[Input]
════════

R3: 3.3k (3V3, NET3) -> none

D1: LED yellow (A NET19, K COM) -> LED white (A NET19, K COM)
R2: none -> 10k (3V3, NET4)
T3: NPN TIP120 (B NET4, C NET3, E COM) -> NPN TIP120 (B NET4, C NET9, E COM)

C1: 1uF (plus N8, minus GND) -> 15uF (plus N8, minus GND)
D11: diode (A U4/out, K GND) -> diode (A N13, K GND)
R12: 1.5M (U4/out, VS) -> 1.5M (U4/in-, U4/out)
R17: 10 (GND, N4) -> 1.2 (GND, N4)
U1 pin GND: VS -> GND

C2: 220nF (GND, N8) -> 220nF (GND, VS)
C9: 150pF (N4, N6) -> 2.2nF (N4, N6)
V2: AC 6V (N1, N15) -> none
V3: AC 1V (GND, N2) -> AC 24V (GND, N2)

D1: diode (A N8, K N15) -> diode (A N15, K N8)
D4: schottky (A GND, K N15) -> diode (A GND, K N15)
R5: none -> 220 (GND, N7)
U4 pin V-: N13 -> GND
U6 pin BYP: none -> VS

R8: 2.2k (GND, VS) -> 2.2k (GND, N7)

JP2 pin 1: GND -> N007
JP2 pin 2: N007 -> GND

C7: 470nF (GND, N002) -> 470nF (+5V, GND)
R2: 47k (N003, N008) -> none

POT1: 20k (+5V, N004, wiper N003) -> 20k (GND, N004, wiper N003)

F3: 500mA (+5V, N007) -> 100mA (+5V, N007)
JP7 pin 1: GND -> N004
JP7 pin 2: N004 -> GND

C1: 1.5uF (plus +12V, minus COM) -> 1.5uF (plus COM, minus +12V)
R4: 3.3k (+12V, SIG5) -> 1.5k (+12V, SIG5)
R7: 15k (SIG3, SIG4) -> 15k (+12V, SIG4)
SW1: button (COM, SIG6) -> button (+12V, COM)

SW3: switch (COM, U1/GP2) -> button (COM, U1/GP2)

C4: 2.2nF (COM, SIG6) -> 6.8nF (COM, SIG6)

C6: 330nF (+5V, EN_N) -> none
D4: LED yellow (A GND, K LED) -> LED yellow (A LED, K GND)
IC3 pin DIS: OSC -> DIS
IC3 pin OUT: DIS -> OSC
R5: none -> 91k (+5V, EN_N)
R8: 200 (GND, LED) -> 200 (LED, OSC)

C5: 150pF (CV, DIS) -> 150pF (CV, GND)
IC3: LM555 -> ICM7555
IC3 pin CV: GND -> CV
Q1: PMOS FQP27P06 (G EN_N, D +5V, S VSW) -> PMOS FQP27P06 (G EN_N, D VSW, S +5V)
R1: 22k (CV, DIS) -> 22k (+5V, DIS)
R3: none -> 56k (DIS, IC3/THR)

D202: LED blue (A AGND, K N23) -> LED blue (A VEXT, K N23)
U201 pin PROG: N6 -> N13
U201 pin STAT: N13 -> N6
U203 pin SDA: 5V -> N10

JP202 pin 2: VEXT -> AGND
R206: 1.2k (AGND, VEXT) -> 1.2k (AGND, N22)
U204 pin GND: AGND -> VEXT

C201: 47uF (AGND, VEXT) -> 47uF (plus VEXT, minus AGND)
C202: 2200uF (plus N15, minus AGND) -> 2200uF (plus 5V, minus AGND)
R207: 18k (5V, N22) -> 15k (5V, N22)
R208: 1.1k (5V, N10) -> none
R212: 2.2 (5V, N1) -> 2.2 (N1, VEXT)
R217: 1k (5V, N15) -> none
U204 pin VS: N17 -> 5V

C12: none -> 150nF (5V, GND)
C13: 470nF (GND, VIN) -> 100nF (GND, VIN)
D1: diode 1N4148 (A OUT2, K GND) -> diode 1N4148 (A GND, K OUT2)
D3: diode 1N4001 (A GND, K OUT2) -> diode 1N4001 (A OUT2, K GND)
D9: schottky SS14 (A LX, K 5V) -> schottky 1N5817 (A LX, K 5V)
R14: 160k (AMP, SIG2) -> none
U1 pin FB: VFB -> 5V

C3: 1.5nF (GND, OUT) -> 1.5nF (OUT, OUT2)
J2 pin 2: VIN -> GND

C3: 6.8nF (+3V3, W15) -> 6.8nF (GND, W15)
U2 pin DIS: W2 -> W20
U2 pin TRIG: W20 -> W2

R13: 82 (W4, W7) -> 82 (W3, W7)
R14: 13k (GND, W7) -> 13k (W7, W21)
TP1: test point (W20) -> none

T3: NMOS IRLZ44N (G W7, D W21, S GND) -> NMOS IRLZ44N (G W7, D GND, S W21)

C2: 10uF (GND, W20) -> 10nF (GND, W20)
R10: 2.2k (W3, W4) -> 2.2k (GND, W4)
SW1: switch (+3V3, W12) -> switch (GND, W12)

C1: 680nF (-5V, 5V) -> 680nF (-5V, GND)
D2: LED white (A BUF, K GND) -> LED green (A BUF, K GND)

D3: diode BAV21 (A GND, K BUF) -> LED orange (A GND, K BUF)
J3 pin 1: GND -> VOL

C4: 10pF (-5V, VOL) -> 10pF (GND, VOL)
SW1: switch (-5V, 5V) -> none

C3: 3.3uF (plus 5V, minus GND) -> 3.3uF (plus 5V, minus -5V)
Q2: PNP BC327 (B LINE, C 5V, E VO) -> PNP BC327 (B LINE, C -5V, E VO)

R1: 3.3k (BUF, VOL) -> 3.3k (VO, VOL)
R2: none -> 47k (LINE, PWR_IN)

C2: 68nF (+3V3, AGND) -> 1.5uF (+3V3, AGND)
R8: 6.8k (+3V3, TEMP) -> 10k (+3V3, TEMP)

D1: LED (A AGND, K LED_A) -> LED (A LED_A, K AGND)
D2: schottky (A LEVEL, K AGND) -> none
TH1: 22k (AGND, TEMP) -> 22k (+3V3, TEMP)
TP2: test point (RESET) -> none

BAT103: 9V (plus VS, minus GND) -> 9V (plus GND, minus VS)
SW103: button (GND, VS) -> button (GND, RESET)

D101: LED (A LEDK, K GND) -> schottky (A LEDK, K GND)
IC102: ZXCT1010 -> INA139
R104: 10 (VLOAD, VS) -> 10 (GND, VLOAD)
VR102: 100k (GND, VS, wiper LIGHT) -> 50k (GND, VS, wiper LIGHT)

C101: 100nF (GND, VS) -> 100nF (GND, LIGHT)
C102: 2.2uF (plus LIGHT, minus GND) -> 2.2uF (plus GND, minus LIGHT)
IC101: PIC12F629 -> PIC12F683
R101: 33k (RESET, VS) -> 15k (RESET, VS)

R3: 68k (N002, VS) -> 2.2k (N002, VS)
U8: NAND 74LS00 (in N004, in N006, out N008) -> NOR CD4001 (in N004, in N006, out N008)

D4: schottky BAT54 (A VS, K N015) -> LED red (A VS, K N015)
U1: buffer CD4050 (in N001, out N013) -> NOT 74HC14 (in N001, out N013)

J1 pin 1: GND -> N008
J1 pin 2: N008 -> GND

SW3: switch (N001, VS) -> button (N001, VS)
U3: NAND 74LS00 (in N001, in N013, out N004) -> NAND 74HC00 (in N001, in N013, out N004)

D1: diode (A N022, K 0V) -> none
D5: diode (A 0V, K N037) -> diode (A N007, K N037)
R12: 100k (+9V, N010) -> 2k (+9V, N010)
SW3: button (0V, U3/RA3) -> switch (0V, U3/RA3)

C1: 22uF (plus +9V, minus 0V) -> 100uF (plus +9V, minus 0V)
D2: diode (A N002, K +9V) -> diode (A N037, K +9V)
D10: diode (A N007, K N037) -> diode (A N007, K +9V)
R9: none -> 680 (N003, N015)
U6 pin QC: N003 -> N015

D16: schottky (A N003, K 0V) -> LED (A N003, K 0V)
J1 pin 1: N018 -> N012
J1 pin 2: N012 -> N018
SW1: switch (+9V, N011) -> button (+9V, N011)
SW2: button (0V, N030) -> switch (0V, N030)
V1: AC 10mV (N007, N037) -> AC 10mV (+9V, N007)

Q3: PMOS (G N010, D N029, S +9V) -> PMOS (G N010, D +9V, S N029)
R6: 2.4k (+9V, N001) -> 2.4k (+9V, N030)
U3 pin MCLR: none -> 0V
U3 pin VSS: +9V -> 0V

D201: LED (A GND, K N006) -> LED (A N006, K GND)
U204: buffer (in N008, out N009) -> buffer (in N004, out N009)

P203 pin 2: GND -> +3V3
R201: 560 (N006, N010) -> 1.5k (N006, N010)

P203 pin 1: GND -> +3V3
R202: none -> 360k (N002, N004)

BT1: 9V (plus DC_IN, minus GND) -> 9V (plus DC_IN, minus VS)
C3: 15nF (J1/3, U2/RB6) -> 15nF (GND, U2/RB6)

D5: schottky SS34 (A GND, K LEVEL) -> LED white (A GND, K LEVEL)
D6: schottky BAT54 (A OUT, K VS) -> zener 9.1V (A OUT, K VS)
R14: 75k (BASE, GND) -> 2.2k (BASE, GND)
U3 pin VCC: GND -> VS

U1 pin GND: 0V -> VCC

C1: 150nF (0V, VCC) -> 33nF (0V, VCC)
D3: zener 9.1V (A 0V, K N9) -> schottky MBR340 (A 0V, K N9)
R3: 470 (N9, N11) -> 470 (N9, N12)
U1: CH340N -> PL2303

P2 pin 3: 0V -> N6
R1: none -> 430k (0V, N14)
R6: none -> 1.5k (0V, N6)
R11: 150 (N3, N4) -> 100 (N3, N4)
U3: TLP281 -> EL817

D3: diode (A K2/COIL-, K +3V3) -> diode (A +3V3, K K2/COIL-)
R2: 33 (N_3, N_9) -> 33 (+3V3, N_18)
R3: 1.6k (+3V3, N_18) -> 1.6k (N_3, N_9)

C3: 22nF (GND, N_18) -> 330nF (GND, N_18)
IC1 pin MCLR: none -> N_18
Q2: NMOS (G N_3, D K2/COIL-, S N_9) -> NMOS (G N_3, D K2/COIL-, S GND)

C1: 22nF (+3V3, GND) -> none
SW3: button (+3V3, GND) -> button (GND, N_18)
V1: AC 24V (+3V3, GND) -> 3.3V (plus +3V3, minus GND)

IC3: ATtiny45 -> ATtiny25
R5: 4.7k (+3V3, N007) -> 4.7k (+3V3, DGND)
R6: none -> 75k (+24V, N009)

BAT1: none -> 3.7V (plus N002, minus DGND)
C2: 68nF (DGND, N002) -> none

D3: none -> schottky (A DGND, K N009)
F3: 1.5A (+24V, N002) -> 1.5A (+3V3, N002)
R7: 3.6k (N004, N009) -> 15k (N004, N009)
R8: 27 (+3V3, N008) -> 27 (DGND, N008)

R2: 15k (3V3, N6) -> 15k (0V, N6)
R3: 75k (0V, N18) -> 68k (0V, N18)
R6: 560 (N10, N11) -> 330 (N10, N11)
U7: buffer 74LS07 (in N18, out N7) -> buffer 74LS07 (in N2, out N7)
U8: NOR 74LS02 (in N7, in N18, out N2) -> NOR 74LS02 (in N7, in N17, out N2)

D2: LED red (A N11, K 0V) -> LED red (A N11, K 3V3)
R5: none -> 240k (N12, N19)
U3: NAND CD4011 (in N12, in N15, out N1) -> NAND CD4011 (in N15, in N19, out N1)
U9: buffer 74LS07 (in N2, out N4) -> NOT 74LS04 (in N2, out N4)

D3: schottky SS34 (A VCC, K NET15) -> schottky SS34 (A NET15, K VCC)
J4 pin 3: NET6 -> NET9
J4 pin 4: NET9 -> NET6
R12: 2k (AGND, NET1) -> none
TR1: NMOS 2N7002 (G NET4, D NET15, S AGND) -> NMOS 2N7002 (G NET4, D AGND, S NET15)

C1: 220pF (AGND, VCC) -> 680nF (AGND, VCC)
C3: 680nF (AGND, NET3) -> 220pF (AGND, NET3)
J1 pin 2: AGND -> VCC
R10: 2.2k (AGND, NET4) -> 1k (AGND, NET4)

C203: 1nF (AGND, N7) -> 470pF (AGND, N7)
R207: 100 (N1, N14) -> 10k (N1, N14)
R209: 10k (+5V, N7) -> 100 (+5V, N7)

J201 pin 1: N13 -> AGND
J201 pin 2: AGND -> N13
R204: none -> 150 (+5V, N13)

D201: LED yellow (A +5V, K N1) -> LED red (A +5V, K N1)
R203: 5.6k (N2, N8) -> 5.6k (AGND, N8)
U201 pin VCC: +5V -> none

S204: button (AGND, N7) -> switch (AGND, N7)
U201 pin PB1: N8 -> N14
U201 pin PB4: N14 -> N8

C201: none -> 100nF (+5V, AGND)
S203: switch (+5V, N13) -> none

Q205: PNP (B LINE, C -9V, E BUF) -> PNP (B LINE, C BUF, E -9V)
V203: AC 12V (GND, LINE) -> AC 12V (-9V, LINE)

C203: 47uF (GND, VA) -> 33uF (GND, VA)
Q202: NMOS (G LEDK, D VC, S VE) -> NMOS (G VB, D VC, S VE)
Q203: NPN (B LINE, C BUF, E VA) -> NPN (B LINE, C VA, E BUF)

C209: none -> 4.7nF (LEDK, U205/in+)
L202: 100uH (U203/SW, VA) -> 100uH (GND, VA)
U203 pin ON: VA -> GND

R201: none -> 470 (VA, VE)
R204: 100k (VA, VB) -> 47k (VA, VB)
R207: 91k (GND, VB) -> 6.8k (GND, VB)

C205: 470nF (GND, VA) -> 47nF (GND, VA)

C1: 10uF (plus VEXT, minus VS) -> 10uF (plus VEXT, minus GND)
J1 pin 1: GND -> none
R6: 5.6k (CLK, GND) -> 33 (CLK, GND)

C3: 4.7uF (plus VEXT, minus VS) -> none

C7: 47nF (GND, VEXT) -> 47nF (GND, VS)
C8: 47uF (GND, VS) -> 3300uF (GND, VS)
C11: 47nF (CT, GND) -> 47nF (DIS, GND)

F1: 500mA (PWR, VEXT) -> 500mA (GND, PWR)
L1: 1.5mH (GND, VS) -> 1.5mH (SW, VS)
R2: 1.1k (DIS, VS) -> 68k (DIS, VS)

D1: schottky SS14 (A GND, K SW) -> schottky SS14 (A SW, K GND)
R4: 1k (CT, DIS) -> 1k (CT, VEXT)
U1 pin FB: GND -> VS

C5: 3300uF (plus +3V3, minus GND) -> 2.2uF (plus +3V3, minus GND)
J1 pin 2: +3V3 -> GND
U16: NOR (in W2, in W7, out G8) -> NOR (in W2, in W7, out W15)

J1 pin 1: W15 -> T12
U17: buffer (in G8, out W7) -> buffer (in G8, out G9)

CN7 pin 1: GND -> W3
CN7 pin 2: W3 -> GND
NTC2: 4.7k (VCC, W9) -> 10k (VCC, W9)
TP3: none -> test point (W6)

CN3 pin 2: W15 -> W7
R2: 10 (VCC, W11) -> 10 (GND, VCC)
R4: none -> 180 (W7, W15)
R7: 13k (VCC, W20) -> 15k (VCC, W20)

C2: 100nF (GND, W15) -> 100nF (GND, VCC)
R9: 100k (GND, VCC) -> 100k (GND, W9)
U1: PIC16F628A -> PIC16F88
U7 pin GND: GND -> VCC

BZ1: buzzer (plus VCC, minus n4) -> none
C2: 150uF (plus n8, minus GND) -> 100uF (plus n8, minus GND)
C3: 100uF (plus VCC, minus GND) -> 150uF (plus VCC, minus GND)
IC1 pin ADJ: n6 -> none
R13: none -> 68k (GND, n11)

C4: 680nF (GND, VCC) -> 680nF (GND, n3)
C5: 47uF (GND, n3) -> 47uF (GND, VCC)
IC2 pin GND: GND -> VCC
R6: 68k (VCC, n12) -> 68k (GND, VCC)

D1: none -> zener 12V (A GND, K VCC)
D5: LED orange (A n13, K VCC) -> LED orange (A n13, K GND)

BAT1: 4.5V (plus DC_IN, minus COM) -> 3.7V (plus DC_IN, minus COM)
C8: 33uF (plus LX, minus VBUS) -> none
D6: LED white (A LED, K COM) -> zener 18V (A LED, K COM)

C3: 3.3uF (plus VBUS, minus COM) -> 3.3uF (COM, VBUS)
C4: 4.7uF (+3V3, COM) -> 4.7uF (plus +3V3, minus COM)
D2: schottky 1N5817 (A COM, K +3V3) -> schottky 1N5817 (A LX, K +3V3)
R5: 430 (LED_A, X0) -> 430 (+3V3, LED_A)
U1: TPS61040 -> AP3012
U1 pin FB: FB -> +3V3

════════

[What to do]
In the listing above, the lines from the one containing "P203 pin 2: GND -> +3V3" through the one containing "IC1 pin MCLR: none -> N_18" must be set down exactly, with no other lines.

[Answer to this problem]
P203 pin 2: GND -> +3V3
R201: 560 (N006, N010) -> 1.5k (N006, N010)

P203 pin 1: GND -> +3V3
R202: none -> 360k (N002, N004)

BT1: 9V (plus DC_IN, minus GND) -> 9V (plus DC_IN, minus VS)
C3: 15nF (J1/3, U2/RB6) -> 15nF (GND, U2/RB6)

D5: schottky SS34 (A GND, K LEVEL) -> LED white (A GND, K LEVEL)
D6: schottky BAT54 (A OUT, K VS) -> zener 9.1V (A OUT, K VS)
R14: 75k (BASE, GND) -> 2.2k (BASE, GND)
U3 pin VCC: GND -> VS

U1 pin GND: 0V -> VCC

C1: 150nF (0V, VCC) -> 33nF (0V, VCC)
D3: zener 9.1V (A 0V, K N9) -> schottky MBR340 (A 0V, K N9)
R3: 470 (N9, N11) -> 470 (N9, N12)
U1: CH340N -> PL2303

P2 pin 3: 0V -> N6
R1: none -> 430k (0V, N14)
R6: none -> 1.5k (0V, N6)
R11: 150 (N3, N4) -> 100 (N3, N4)
U3: TLP281 -> EL817

D3: diode (A K2/COIL-, K +3V3) -> diode (A +3V3, K K2/COIL-)
R2: 33 (N_3, N_9) -> 33 (+3V3, N_18)
R3: 1.6k (+3V3, N_18) -> 1.6k (N_3, N_9)

C3: 22nF (GND, N_18) -> 330nF (GND, N_18)
IC1 pin MCLR: none -> N_18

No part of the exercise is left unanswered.